Material for this exercise:

%%

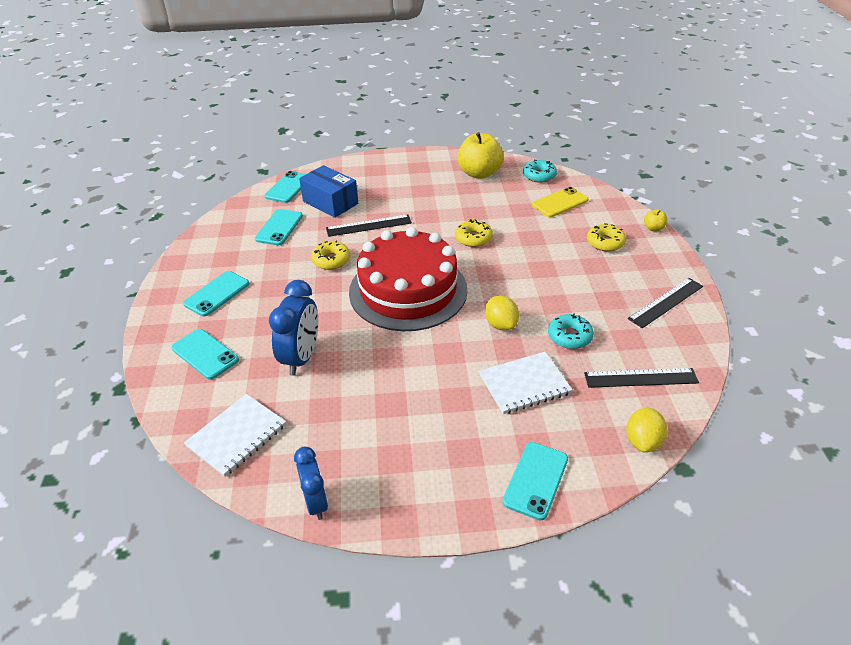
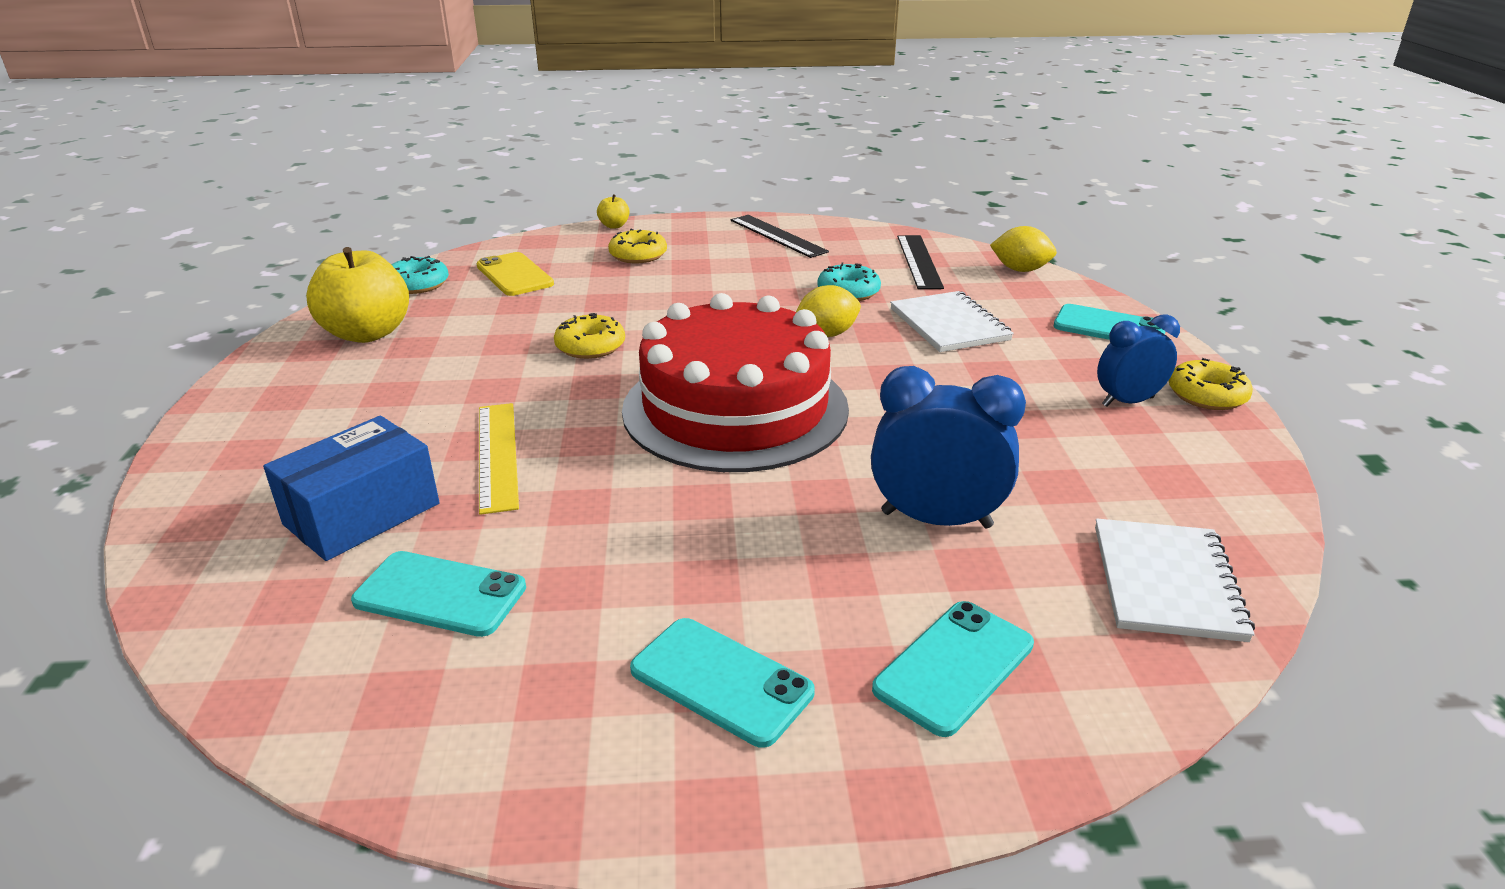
camera: 90 degrees left, 10 degrees down
(237, 436) = (1166, 582): white notebook -> white notebook turned 60 degrees clockwise
(288, 187) = (226, 596): turquoise phone -> none
(316, 502) = (1248, 483): blue clock -> blue clock (1127, 402)
(331, 260) = (616, 500): yellow donut -> yellow donut (1207, 395)
(369, 226) = (498, 455): black ruler -> yellow ruler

%%

What you should do:
Output every record above exactly, leaving out the pictures.

Your solution:
camera: 90 degrees left, 10 degrees down
(237, 436) = (1166, 582): white notebook -> white notebook turned 60 degrees clockwise
(288, 187) = (226, 596): turquoise phone -> none
(316, 502) = (1248, 483): blue clock -> blue clock (1127, 402)
(331, 260) = (616, 500): yellow donut -> yellow donut (1207, 395)
(369, 226) = (498, 455): black ruler -> yellow ruler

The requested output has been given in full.